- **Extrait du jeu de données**
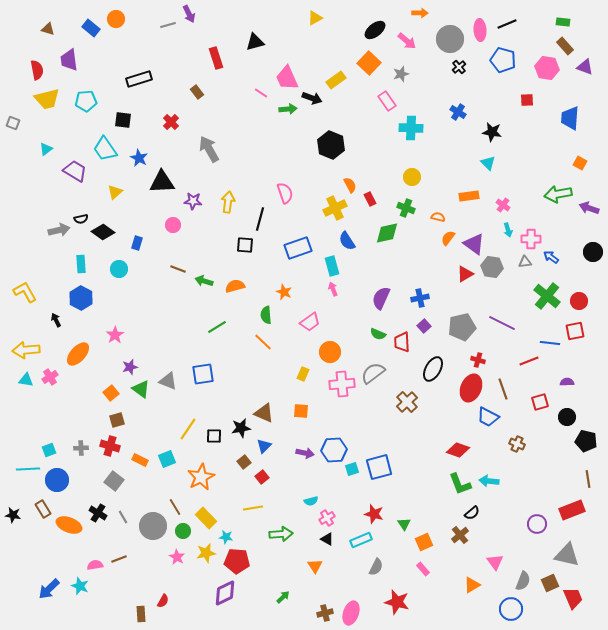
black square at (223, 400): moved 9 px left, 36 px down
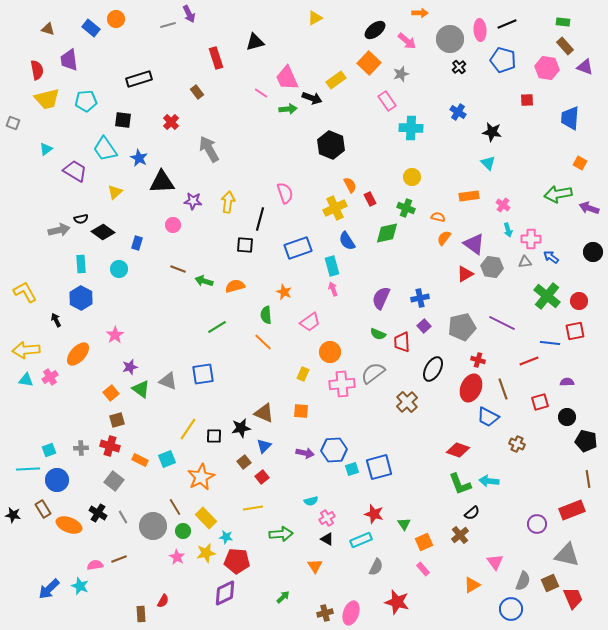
orange semicircle at (448, 238): moved 4 px left
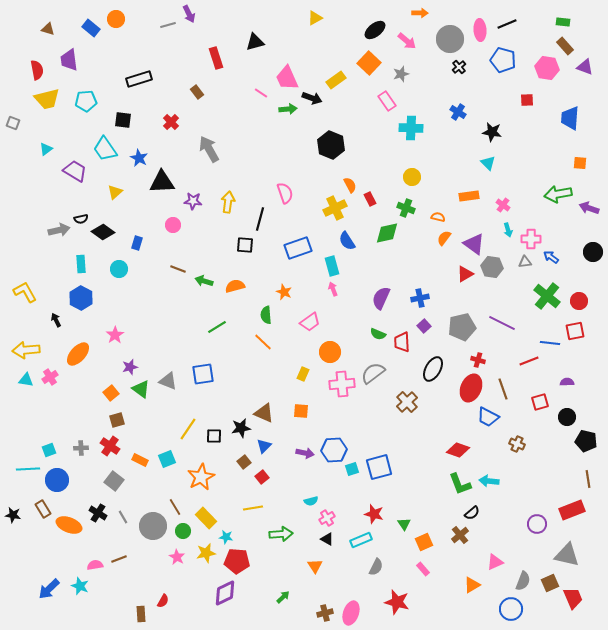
orange square at (580, 163): rotated 24 degrees counterclockwise
red cross at (110, 446): rotated 18 degrees clockwise
pink triangle at (495, 562): rotated 42 degrees clockwise
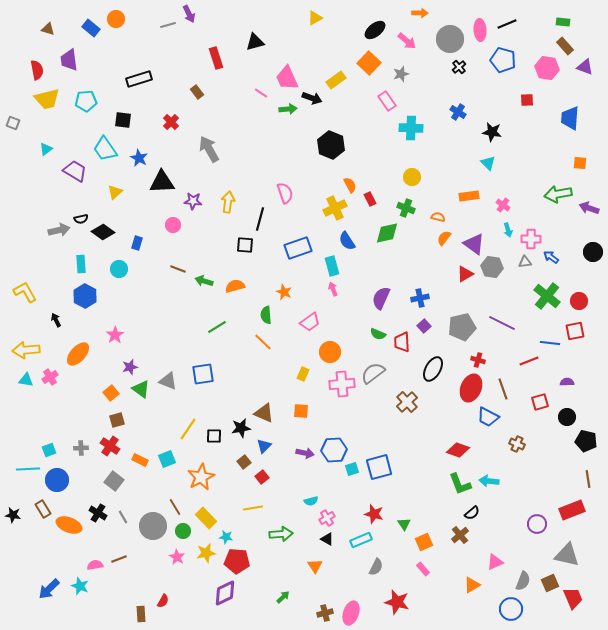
blue hexagon at (81, 298): moved 4 px right, 2 px up
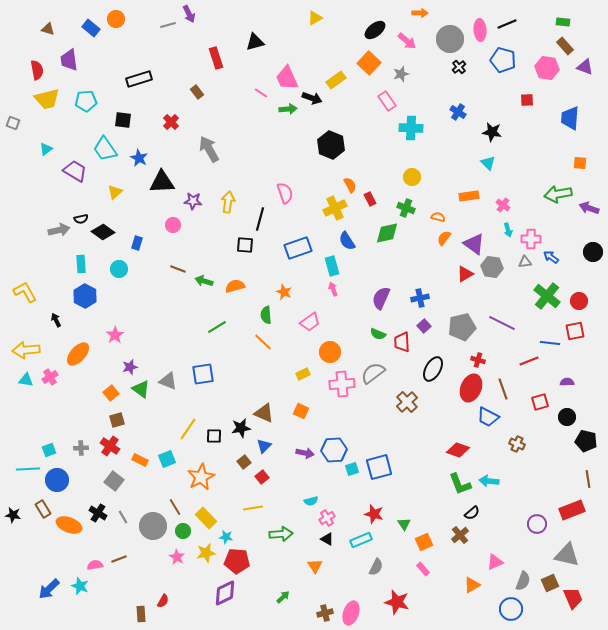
yellow rectangle at (303, 374): rotated 40 degrees clockwise
orange square at (301, 411): rotated 21 degrees clockwise
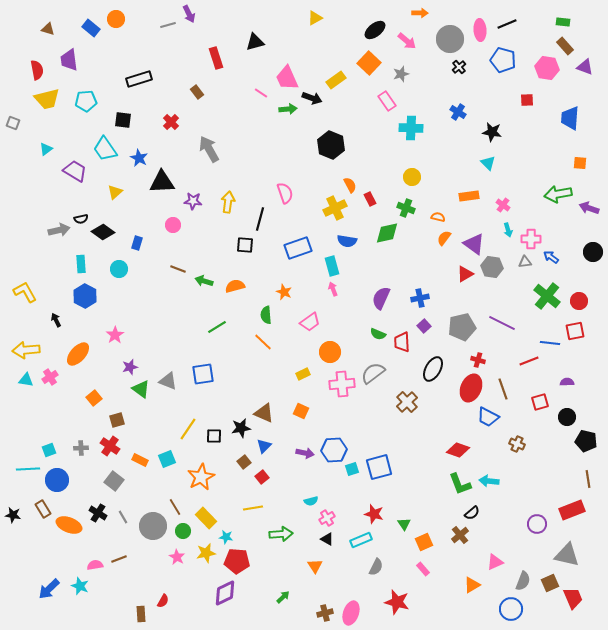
blue semicircle at (347, 241): rotated 48 degrees counterclockwise
orange square at (111, 393): moved 17 px left, 5 px down
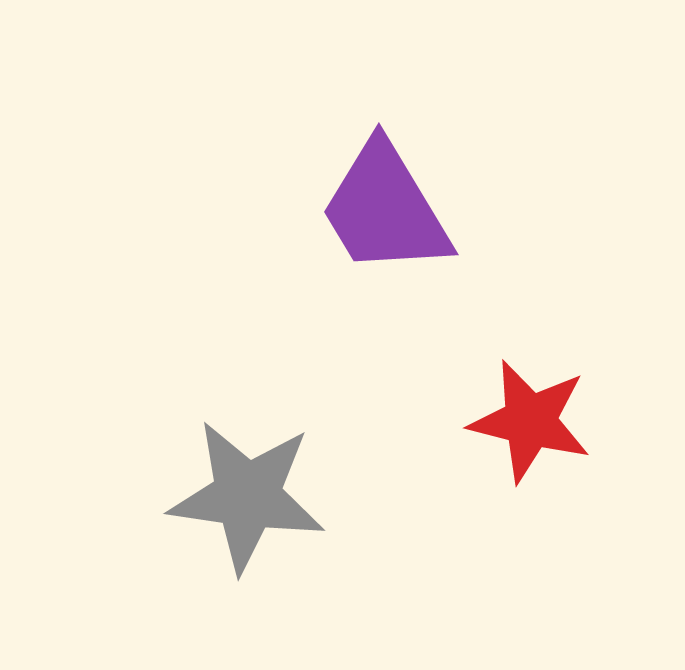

- **Consignes de travail**
Restituez sous forme de liste JSON de chaînes les lignes du matériel ci-dessus, en commençant à la ligne qui contient « orange semicircle at » et en allant jusqu'à la fin du matériel, ces deux bornes incluses. Mettez une chaîne par ligne, ne reprenez pas les lignes vides et laissez les images hors de la réponse.

- **Corrigé de l'exercice**
[
  "orange semicircle at (448, 238): moved 4 px left",
  "orange square at (580, 163): rotated 24 degrees counterclockwise",
  "red cross at (110, 446): rotated 18 degrees clockwise",
  "pink triangle at (495, 562): rotated 42 degrees clockwise",
  "blue hexagon at (81, 298): moved 4 px right, 2 px up",
  "yellow rectangle at (303, 374): rotated 40 degrees clockwise",
  "orange square at (301, 411): rotated 21 degrees clockwise",
  "blue semicircle at (347, 241): rotated 48 degrees counterclockwise",
  "orange square at (111, 393): moved 17 px left, 5 px down"
]